[Source data]:
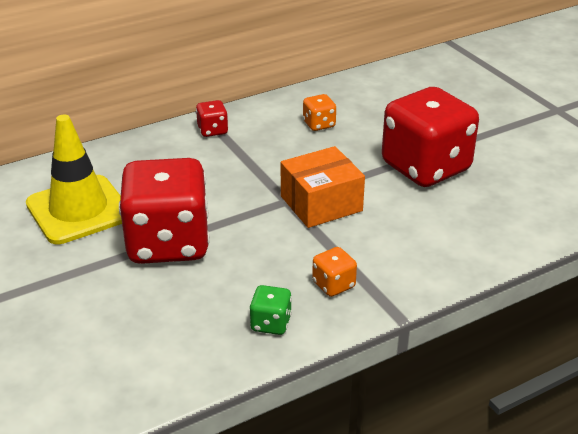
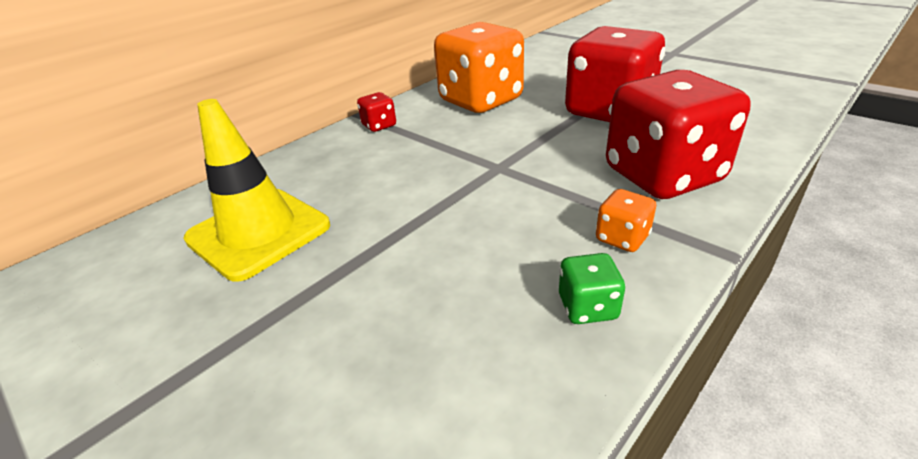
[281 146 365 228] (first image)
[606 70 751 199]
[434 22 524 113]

[Exercise instructions]: Retype the data shown above exactly, excluding any picture it contains.

[Answer for this exercise]:
[281 146 365 228] (first image)
[606 70 751 199]
[434 22 524 113]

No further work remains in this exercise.